Copy the records below word for word, including every line.

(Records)
• • • • • • •

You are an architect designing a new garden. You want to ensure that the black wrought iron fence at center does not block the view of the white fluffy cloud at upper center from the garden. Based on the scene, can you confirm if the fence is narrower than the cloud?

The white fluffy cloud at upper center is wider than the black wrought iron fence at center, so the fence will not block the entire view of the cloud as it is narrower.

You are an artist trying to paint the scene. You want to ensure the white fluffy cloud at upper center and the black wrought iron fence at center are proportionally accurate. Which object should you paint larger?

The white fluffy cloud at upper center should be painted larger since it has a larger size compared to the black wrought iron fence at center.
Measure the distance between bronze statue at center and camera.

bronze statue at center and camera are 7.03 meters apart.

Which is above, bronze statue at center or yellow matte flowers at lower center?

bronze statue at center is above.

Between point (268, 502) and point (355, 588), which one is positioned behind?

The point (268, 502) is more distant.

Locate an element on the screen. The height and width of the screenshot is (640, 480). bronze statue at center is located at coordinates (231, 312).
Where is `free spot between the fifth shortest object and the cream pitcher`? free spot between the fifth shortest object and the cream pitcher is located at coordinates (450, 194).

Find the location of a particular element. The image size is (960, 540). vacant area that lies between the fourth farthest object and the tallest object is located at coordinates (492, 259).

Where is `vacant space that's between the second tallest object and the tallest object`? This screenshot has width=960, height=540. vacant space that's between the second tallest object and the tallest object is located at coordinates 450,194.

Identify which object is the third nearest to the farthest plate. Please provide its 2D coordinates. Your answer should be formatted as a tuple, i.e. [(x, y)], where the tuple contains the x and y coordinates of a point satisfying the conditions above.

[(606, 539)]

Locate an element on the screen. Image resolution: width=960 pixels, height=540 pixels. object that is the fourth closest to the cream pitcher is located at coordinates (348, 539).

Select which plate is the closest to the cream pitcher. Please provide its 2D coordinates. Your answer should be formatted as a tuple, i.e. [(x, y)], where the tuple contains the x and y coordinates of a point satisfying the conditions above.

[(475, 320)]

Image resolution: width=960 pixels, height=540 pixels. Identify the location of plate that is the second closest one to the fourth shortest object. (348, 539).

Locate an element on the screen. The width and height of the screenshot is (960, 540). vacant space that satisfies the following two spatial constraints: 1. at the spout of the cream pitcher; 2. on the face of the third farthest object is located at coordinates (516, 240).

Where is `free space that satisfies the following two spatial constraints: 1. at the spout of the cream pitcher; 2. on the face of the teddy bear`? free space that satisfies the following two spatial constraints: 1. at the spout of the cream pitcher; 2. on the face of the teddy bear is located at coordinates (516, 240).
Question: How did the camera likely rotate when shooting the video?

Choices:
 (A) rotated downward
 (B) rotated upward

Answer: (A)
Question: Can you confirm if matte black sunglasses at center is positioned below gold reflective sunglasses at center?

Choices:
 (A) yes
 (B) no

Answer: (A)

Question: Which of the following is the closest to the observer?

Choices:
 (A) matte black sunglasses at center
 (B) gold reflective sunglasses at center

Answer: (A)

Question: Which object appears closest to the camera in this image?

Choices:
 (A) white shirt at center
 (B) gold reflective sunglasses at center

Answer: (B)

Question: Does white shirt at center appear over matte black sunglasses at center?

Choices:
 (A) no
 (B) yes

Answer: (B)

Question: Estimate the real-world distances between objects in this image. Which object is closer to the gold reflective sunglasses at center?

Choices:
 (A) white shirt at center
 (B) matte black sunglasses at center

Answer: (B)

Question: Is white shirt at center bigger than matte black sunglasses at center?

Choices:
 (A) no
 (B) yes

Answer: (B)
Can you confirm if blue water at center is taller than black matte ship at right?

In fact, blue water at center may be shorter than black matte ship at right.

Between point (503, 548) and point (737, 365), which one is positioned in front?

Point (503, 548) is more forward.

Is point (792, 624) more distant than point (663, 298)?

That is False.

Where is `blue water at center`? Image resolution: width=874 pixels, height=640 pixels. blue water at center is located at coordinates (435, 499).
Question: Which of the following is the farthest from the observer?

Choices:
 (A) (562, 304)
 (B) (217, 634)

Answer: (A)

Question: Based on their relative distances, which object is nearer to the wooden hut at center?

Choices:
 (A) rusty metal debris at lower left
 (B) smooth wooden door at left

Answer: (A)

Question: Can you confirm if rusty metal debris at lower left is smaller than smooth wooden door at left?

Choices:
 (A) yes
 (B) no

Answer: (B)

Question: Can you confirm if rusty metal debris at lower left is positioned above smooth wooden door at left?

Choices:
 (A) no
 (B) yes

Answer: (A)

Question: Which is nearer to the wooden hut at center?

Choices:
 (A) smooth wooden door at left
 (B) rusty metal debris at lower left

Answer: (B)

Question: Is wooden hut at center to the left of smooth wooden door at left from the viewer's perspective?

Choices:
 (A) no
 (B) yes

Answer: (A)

• • • • • • •

> _Correct answer_:
You are an architect designing a new garden. You want to ensure that the black wrought iron fence at center does not block the view of the white fluffy cloud at upper center from the garden. Based on the scene, can you confirm if the fence is narrower than the cloud?

The white fluffy cloud at upper center is wider than the black wrought iron fence at center, so the fence will not block the entire view of the cloud as it is narrower.

You are an artist trying to paint the scene. You want to ensure the white fluffy cloud at upper center and the black wrought iron fence at center are proportionally accurate. Which object should you paint larger?

The white fluffy cloud at upper center should be painted larger since it has a larger size compared to the black wrought iron fence at center.
Measure the distance between bronze statue at center and camera.

bronze statue at center and camera are 7.03 meters apart.

Which is above, bronze statue at center or yellow matte flowers at lower center?

bronze statue at center is above.

Between point (268, 502) and point (355, 588), which one is positioned behind?

The point (268, 502) is more distant.

Locate an element on the screen. The height and width of the screenshot is (640, 480). bronze statue at center is located at coordinates (231, 312).
Where is `free spot between the fifth shortest object and the cream pitcher`? free spot between the fifth shortest object and the cream pitcher is located at coordinates (450, 194).

Find the location of a particular element. The image size is (960, 540). vacant area that lies between the fourth farthest object and the tallest object is located at coordinates (492, 259).

Where is `vacant space that's between the second tallest object and the tallest object`? This screenshot has width=960, height=540. vacant space that's between the second tallest object and the tallest object is located at coordinates 450,194.

Identify which object is the third nearest to the farthest plate. Please provide its 2D coordinates. Your answer should be formatted as a tuple, i.e. [(x, y)], where the tuple contains the x and y coordinates of a point satisfying the conditions above.

[(606, 539)]

Locate an element on the screen. Image resolution: width=960 pixels, height=540 pixels. object that is the fourth closest to the cream pitcher is located at coordinates (348, 539).

Select which plate is the closest to the cream pitcher. Please provide its 2D coordinates. Your answer should be formatted as a tuple, i.e. [(x, y)], where the tuple contains the x and y coordinates of a point satisfying the conditions above.

[(475, 320)]

Image resolution: width=960 pixels, height=540 pixels. Identify the location of plate that is the second closest one to the fourth shortest object. (348, 539).

Locate an element on the screen. The width and height of the screenshot is (960, 540). vacant space that satisfies the following two spatial constraints: 1. at the spout of the cream pitcher; 2. on the face of the third farthest object is located at coordinates (516, 240).

Where is `free space that satisfies the following two spatial constraints: 1. at the spout of the cream pitcher; 2. on the face of the teddy bear`? free space that satisfies the following two spatial constraints: 1. at the spout of the cream pitcher; 2. on the face of the teddy bear is located at coordinates (516, 240).
Question: How did the camera likely rotate when shooting the video?

Choices:
 (A) rotated downward
 (B) rotated upward

Answer: (A)
Question: Can you confirm if matte black sunglasses at center is positioned below gold reflective sunglasses at center?

Choices:
 (A) yes
 (B) no

Answer: (A)

Question: Which of the following is the closest to the observer?

Choices:
 (A) matte black sunglasses at center
 (B) gold reflective sunglasses at center

Answer: (A)

Question: Which object appears closest to the camera in this image?

Choices:
 (A) white shirt at center
 (B) gold reflective sunglasses at center

Answer: (B)

Question: Does white shirt at center appear over matte black sunglasses at center?

Choices:
 (A) no
 (B) yes

Answer: (B)

Question: Estimate the real-world distances between objects in this image. Which object is closer to the gold reflective sunglasses at center?

Choices:
 (A) white shirt at center
 (B) matte black sunglasses at center

Answer: (B)

Question: Is white shirt at center bigger than matte black sunglasses at center?

Choices:
 (A) no
 (B) yes

Answer: (B)
Can you confirm if blue water at center is taller than black matte ship at right?

In fact, blue water at center may be shorter than black matte ship at right.

Between point (503, 548) and point (737, 365), which one is positioned in front?

Point (503, 548) is more forward.

Is point (792, 624) more distant than point (663, 298)?

That is False.

Where is `blue water at center`? Image resolution: width=874 pixels, height=640 pixels. blue water at center is located at coordinates (435, 499).
Question: Which of the following is the farthest from the observer?

Choices:
 (A) (562, 304)
 (B) (217, 634)

Answer: (A)

Question: Based on their relative distances, which object is nearer to the wooden hut at center?

Choices:
 (A) rusty metal debris at lower left
 (B) smooth wooden door at left

Answer: (A)

Question: Can you confirm if rusty metal debris at lower left is smaller than smooth wooden door at left?

Choices:
 (A) yes
 (B) no

Answer: (B)

Question: Can you confirm if rusty metal debris at lower left is positioned above smooth wooden door at left?

Choices:
 (A) no
 (B) yes

Answer: (A)

Question: Which is nearer to the wooden hut at center?

Choices:
 (A) smooth wooden door at left
 (B) rusty metal debris at lower left

Answer: (B)

Question: Is wooden hut at center to the left of smooth wooden door at left from the viewer's perspective?

Choices:
 (A) no
 (B) yes

Answer: (A)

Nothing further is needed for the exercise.